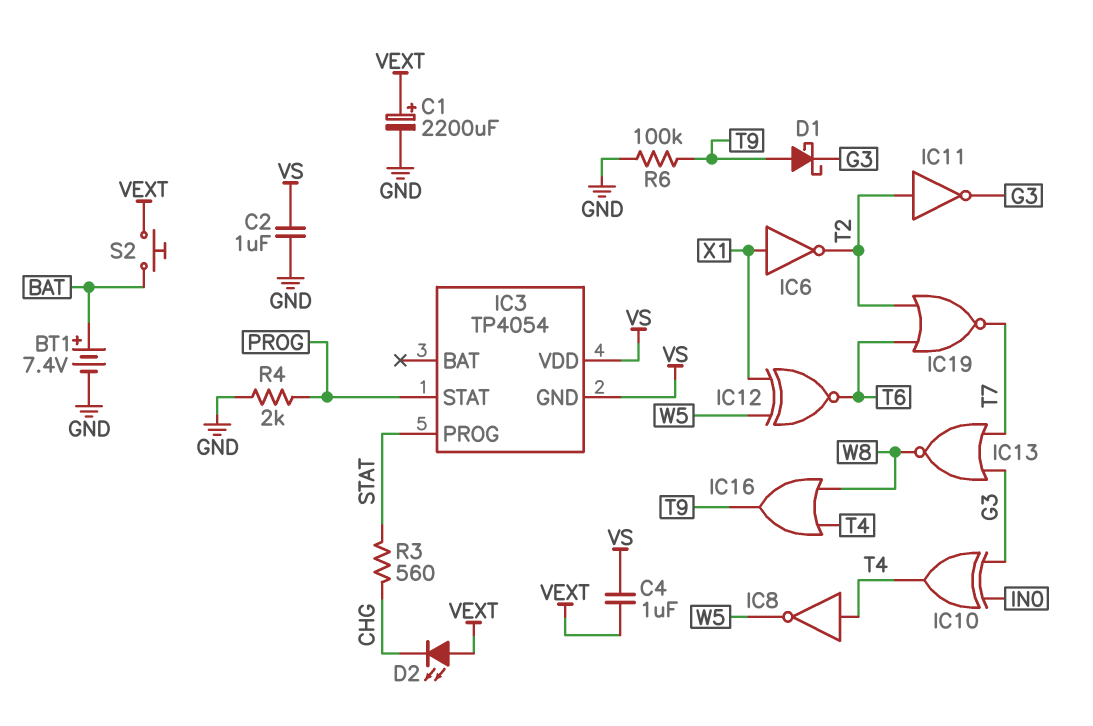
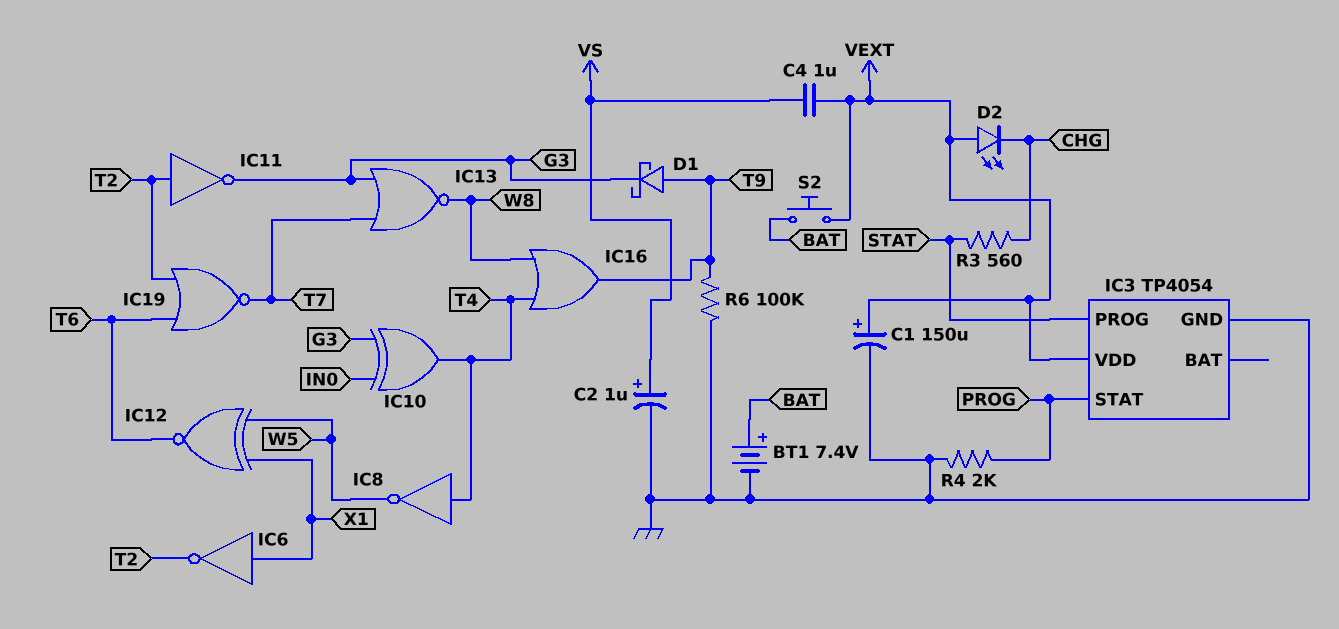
C1: 2200uF (plus VEXT, minus GND) -> 150uF (plus VEXT, minus GND)
C2: 1uF (GND, VS) -> 1uF (plus VS, minus GND)
IC3 pin GND: VS -> GND
IC3 pin VDD: VS -> VEXT

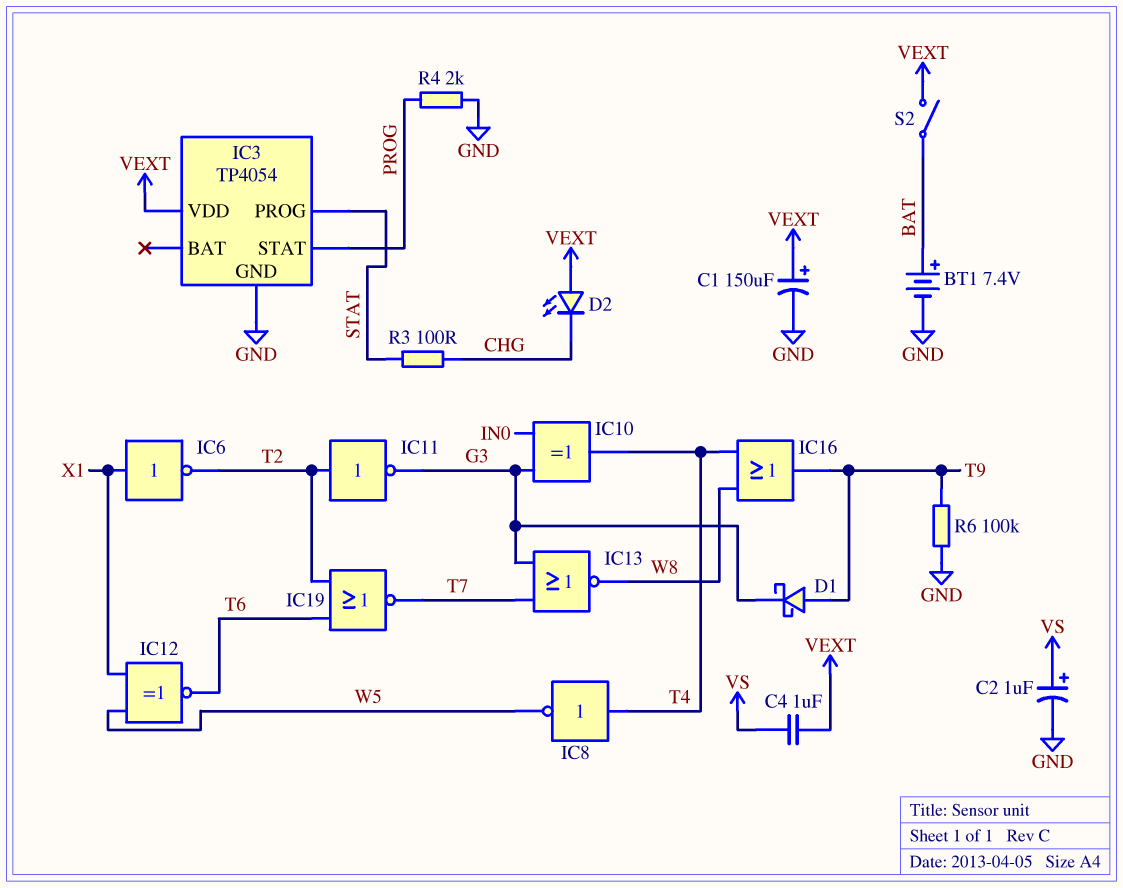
R3: 560 (CHG, STAT) -> 100 (CHG, STAT)
S2: button (BAT, VEXT) -> switch (BAT, VEXT)

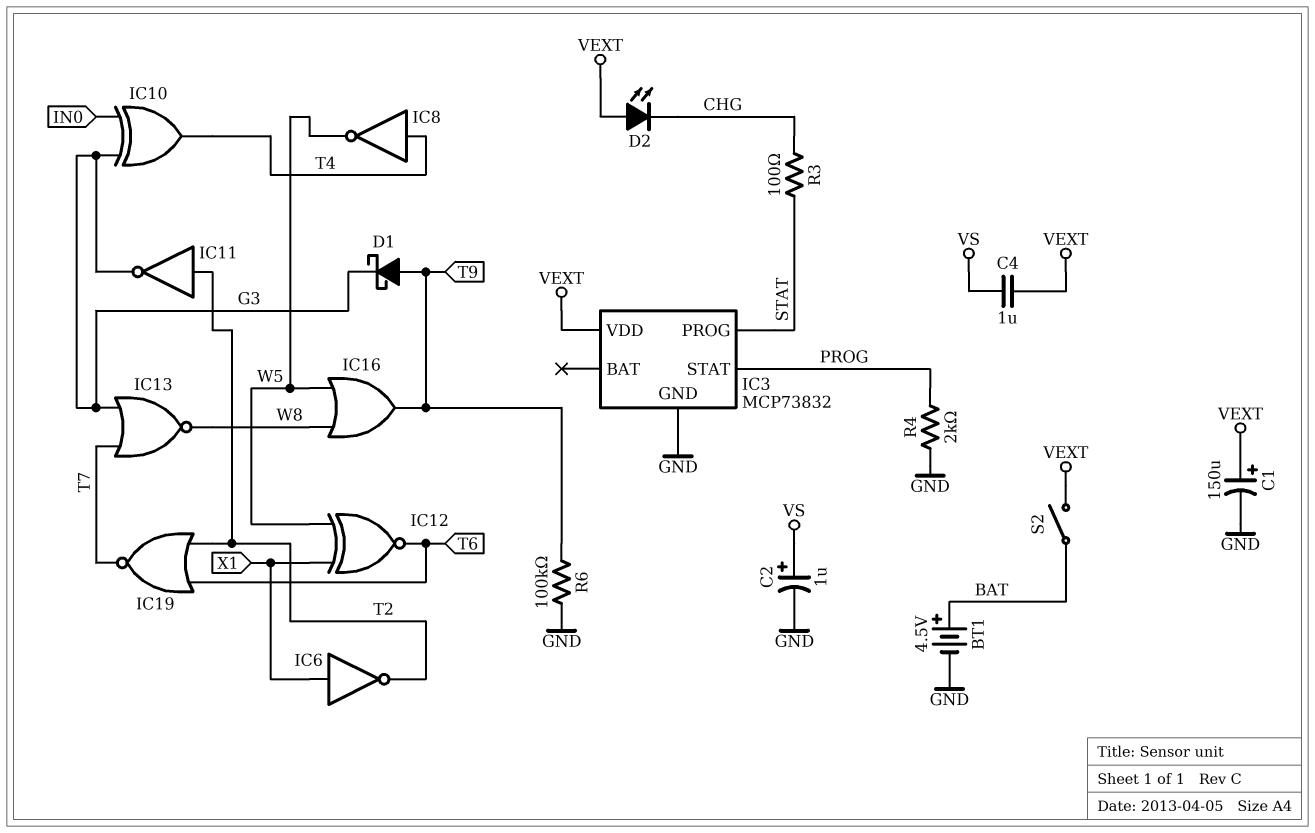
BT1: 7.4V (plus BAT, minus GND) -> 4.5V (plus BAT, minus GND)
IC3: TP4054 -> MCP73832
IC16: OR (in T4, in W8, out T9) -> OR (in W5, in W8, out T9)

------------------------------------------------------------------------

## Problem to work on
Write out the lines from the start of the material to the line with "S2: button (BAT, VEXT) -> switch (BAT, VEXT)", inclusive and exactly. Skip the pictures.

## Exercise solution
C1: 2200uF (plus VEXT, minus GND) -> 150uF (plus VEXT, minus GND)
C2: 1uF (GND, VS) -> 1uF (plus VS, minus GND)
IC3 pin GND: VS -> GND
IC3 pin VDD: VS -> VEXT

R3: 560 (CHG, STAT) -> 100 (CHG, STAT)
S2: button (BAT, VEXT) -> switch (BAT, VEXT)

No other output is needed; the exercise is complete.